▸ WHAT YOU ARE ASKED TO DO
Provide a character-exact reproduction of the lines from the line with "D2: diode US1M" to the end of the entries.
BEGIN
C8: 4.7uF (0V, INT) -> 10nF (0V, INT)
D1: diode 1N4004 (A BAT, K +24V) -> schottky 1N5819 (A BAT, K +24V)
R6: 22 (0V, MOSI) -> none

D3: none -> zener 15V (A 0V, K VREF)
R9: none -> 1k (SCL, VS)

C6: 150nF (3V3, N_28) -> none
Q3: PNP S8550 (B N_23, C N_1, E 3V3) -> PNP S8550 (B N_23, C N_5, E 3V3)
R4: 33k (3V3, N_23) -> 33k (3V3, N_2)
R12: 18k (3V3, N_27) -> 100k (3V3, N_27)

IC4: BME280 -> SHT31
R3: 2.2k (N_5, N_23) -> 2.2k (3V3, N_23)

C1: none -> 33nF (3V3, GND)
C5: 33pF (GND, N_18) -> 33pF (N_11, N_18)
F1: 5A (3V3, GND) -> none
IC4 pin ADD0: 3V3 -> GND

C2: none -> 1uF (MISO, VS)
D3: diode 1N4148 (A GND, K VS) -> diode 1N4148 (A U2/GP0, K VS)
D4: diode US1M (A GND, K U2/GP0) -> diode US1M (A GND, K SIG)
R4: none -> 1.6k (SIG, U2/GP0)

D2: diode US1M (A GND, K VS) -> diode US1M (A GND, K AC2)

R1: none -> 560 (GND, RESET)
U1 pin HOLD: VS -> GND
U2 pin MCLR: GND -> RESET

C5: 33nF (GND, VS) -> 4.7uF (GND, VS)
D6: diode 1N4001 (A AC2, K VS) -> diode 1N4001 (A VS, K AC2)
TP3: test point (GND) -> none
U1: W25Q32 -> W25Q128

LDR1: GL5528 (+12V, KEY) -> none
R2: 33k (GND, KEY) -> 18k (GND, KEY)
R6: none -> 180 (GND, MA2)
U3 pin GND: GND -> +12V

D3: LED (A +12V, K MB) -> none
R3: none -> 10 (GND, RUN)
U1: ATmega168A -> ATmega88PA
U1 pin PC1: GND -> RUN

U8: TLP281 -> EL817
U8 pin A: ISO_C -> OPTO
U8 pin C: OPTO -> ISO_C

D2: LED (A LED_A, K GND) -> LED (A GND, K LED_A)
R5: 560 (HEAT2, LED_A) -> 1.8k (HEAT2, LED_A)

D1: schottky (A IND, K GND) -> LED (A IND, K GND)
END
▸ SOLUTION TO THE PROBLEM
D2: diode US1M (A GND, K VS) -> diode US1M (A GND, K AC2)

R1: none -> 560 (GND, RESET)
U1 pin HOLD: VS -> GND
U2 pin MCLR: GND -> RESET

C5: 33nF (GND, VS) -> 4.7uF (GND, VS)
D6: diode 1N4001 (A AC2, K VS) -> diode 1N4001 (A VS, K AC2)
TP3: test point (GND) -> none
U1: W25Q32 -> W25Q128

LDR1: GL5528 (+12V, KEY) -> none
R2: 33k (GND, KEY) -> 18k (GND, KEY)
R6: none -> 180 (GND, MA2)
U3 pin GND: GND -> +12V

D3: LED (A +12V, K MB) -> none
R3: none -> 10 (GND, RUN)
U1: ATmega168A -> ATmega88PA
U1 pin PC1: GND -> RUN

U8: TLP281 -> EL817
U8 pin A: ISO_C -> OPTO
U8 pin C: OPTO -> ISO_C

D2: LED (A LED_A, K GND) -> LED (A GND, K LED_A)
R5: 560 (HEAT2, LED_A) -> 1.8k (HEAT2, LED_A)

D1: schottky (A IND, K GND) -> LED (A IND, K GND)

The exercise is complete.